##### DATA TO PROCESS #####
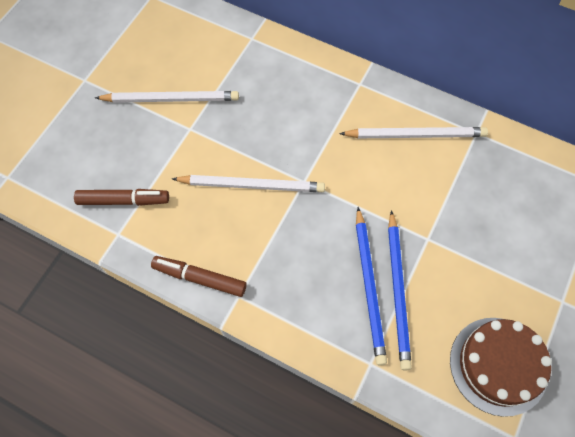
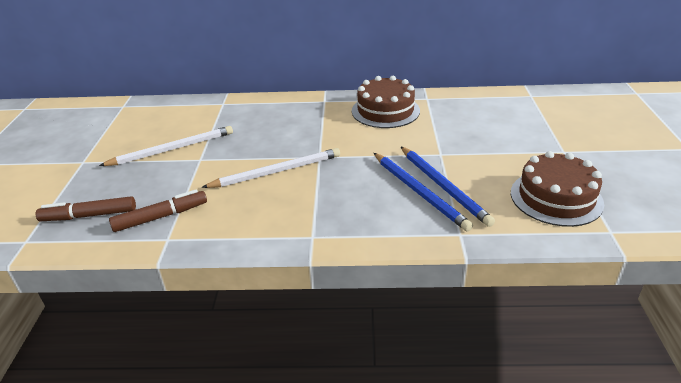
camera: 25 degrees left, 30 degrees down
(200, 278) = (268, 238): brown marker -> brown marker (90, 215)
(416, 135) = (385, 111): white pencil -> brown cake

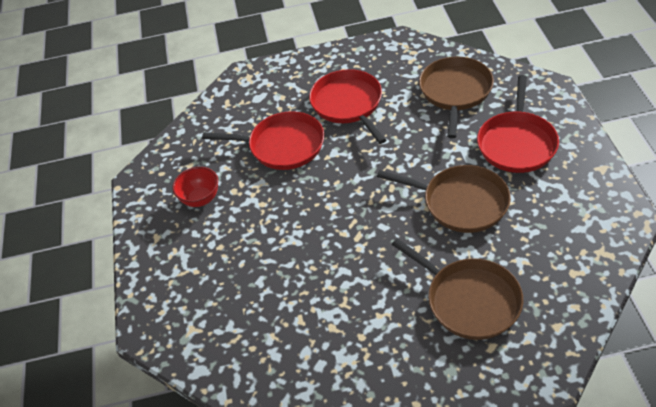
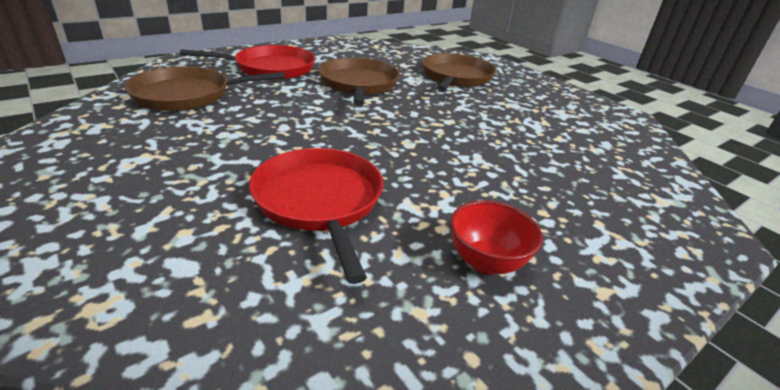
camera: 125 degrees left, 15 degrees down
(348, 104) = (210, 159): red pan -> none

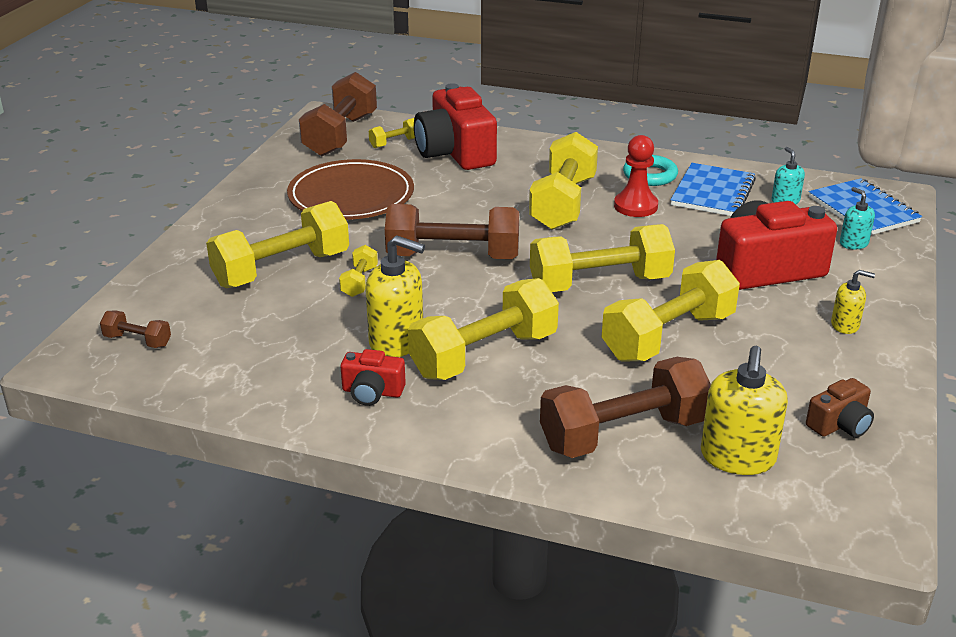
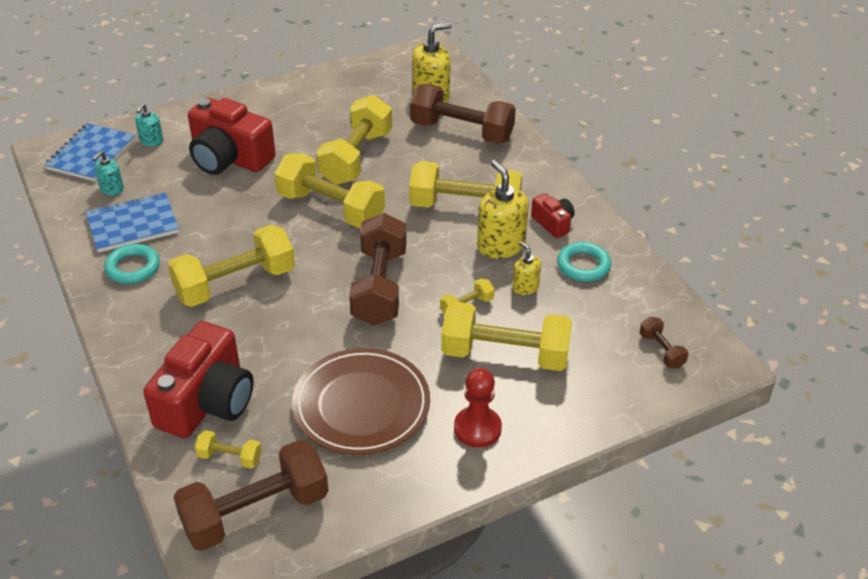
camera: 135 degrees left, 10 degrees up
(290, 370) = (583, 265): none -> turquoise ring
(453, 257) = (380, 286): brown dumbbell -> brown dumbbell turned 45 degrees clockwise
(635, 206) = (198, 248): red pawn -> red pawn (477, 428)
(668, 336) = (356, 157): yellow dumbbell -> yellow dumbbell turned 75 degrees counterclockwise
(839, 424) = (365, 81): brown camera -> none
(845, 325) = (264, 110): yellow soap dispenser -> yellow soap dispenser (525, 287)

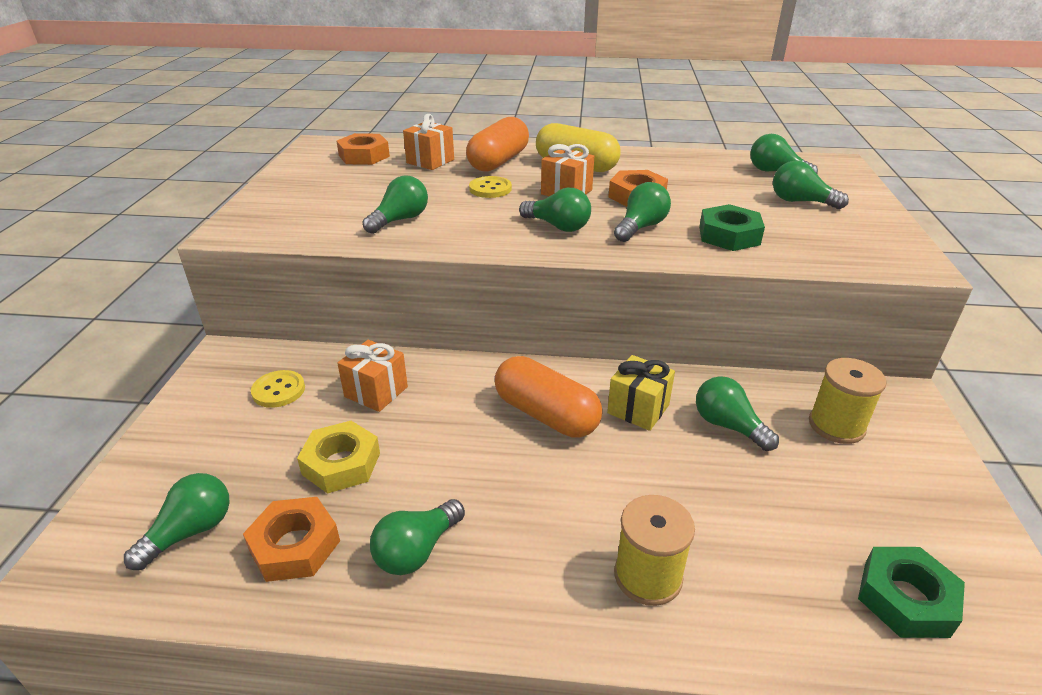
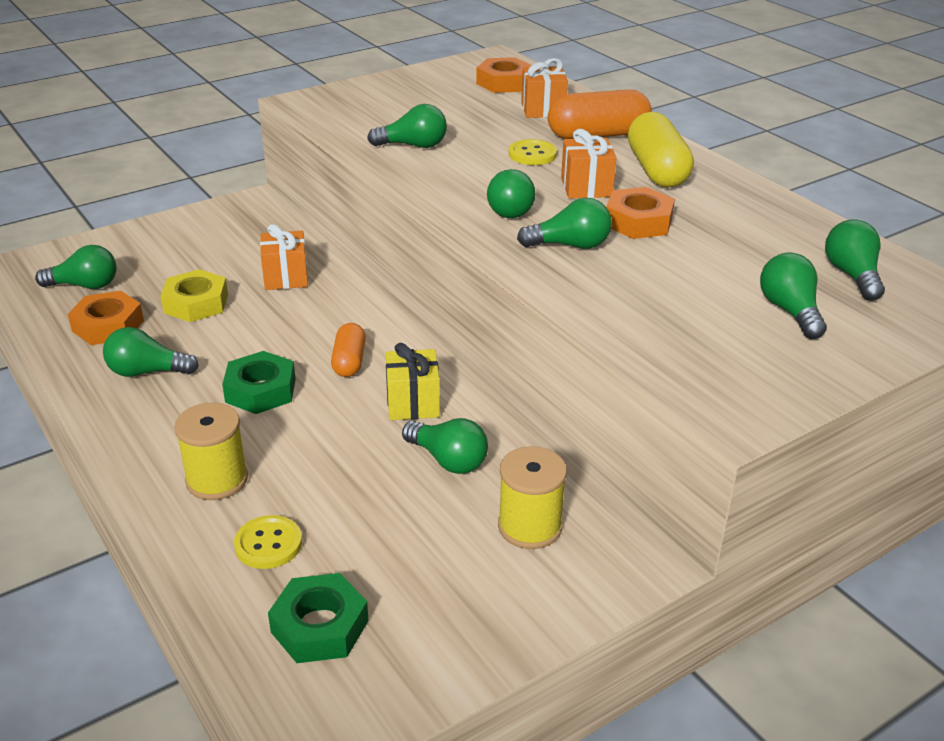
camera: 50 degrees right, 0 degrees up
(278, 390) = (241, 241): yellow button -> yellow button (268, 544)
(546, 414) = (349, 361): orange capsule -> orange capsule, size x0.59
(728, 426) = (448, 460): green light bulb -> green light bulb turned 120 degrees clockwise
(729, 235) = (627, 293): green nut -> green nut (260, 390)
#####
◆ TO DO ◆
The records above need to be copied exactly, though not their pictures.

◆ SOLUTION TO THIS TASK ◆
camera: 25 degrees left, 30 degrees down
(200, 278) = (268, 238): brown marker -> brown marker (90, 215)
(416, 135) = (385, 111): white pencil -> brown cake

camera: 125 degrees left, 15 degrees down
(348, 104) = (210, 159): red pan -> none

camera: 135 degrees left, 10 degrees up
(290, 370) = (583, 265): none -> turquoise ring
(453, 257) = (380, 286): brown dumbbell -> brown dumbbell turned 45 degrees clockwise
(635, 206) = (198, 248): red pawn -> red pawn (477, 428)
(668, 336) = (356, 157): yellow dumbbell -> yellow dumbbell turned 75 degrees counterclockwise
(839, 424) = (365, 81): brown camera -> none
(845, 325) = (264, 110): yellow soap dispenser -> yellow soap dispenser (525, 287)

camera: 50 degrees right, 0 degrees up
(278, 390) = (241, 241): yellow button -> yellow button (268, 544)
(546, 414) = (349, 361): orange capsule -> orange capsule, size x0.59
(728, 426) = (448, 460): green light bulb -> green light bulb turned 120 degrees clockwise
(729, 235) = (627, 293): green nut -> green nut (260, 390)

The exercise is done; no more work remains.